- Data extract
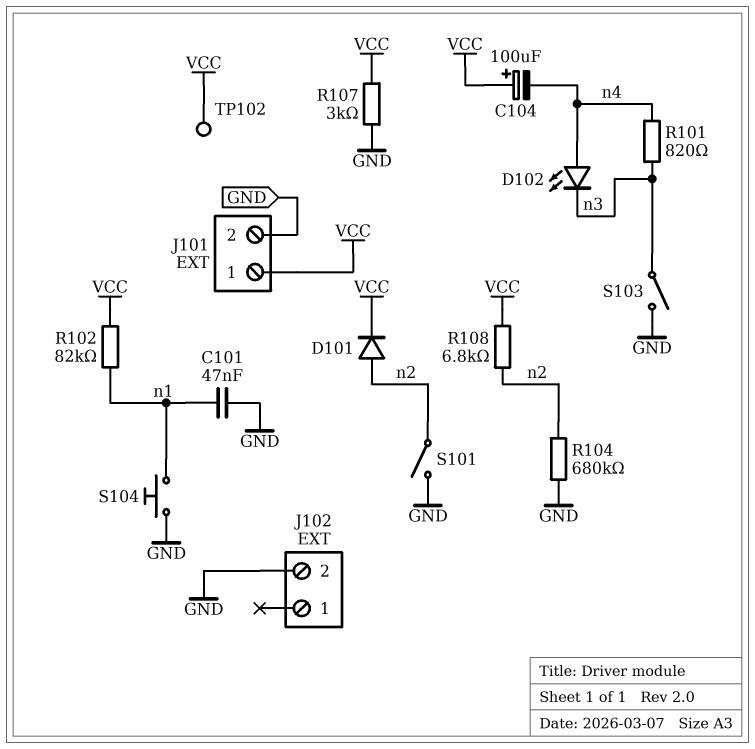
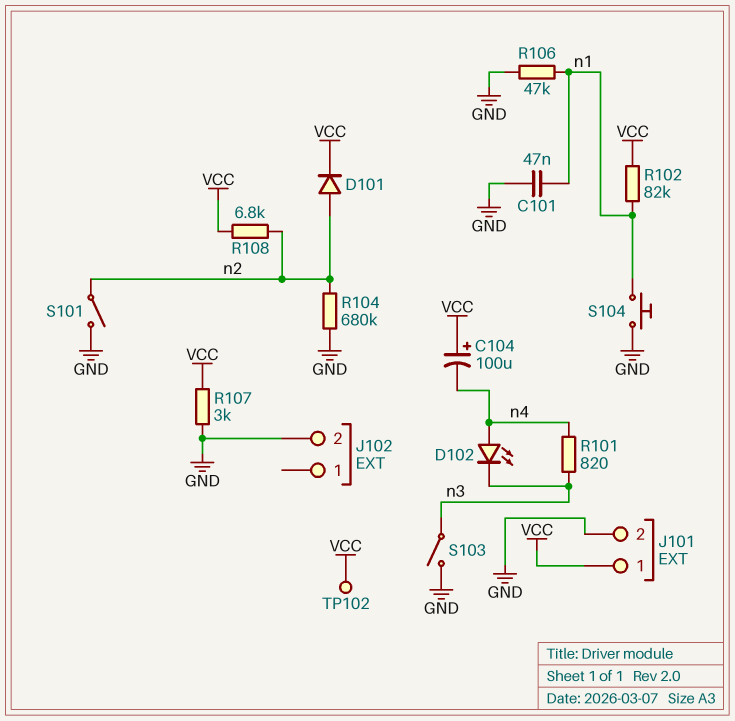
R106: none -> 47k (GND, n1)

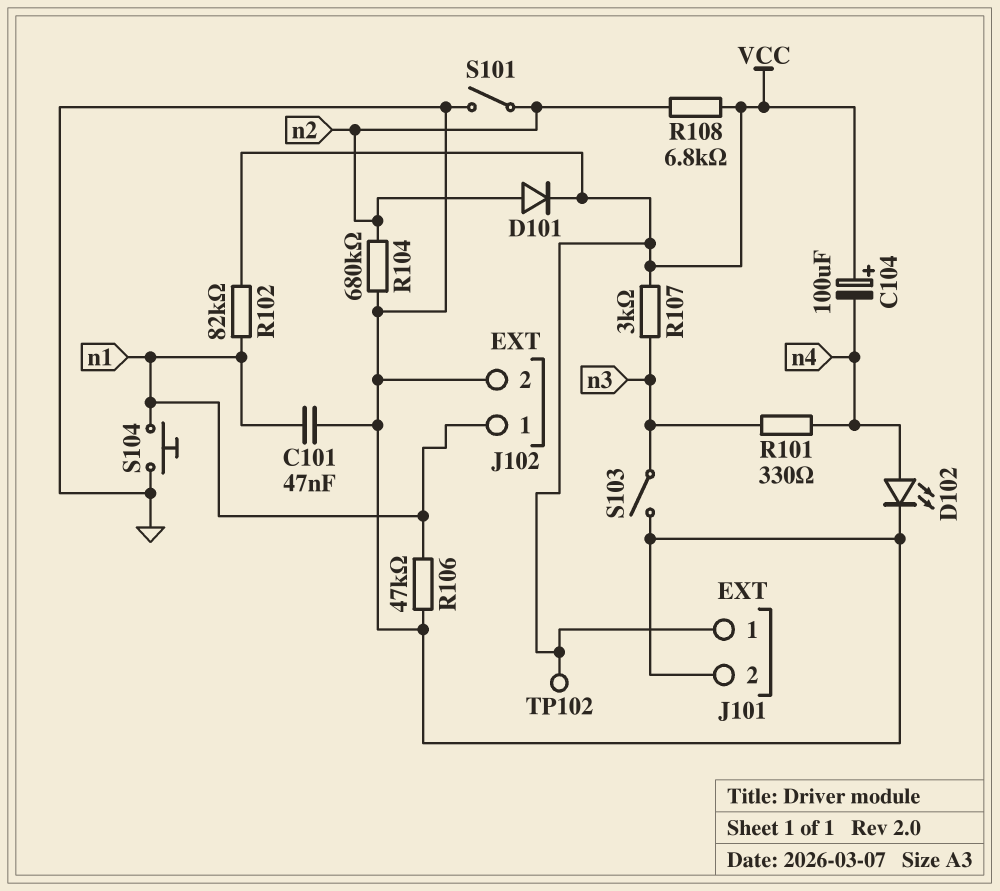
D102: LED (A n4, K n3) -> LED (A n4, K GND)
J102 pin 1: none -> n1
R101: 820 (n3, n4) -> 330 (n3, n4)
R107: 3k (GND, VCC) -> 3k (VCC, n3)

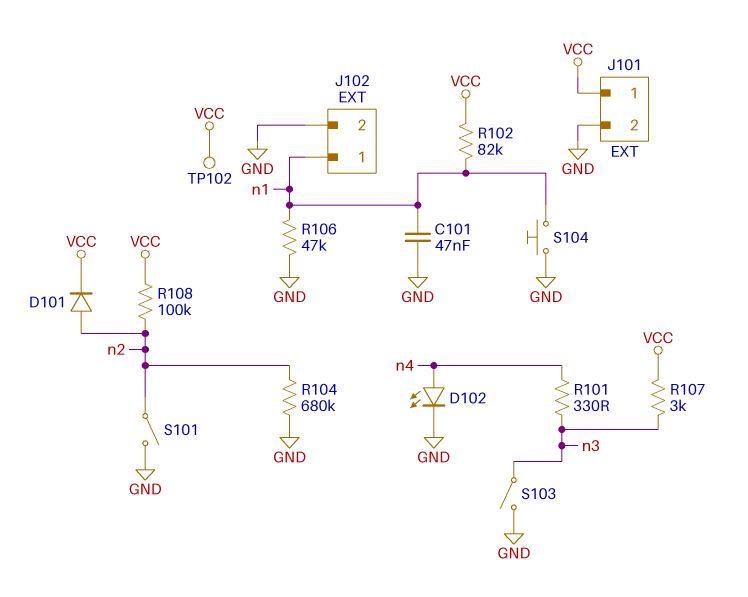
C104: 100uF (plus VCC, minus n4) -> none
R108: 6.8k (VCC, n2) -> 100k (VCC, n2)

- Exercise requirements
If a picture falls within the lines from the one containing "J102 pin 1: none -> n1" through the end of the material, leave it out while repeating those lines exactly.

- Result
J102 pin 1: none -> n1
R101: 820 (n3, n4) -> 330 (n3, n4)
R107: 3k (GND, VCC) -> 3k (VCC, n3)

C104: 100uF (plus VCC, minus n4) -> none
R108: 6.8k (VCC, n2) -> 100k (VCC, n2)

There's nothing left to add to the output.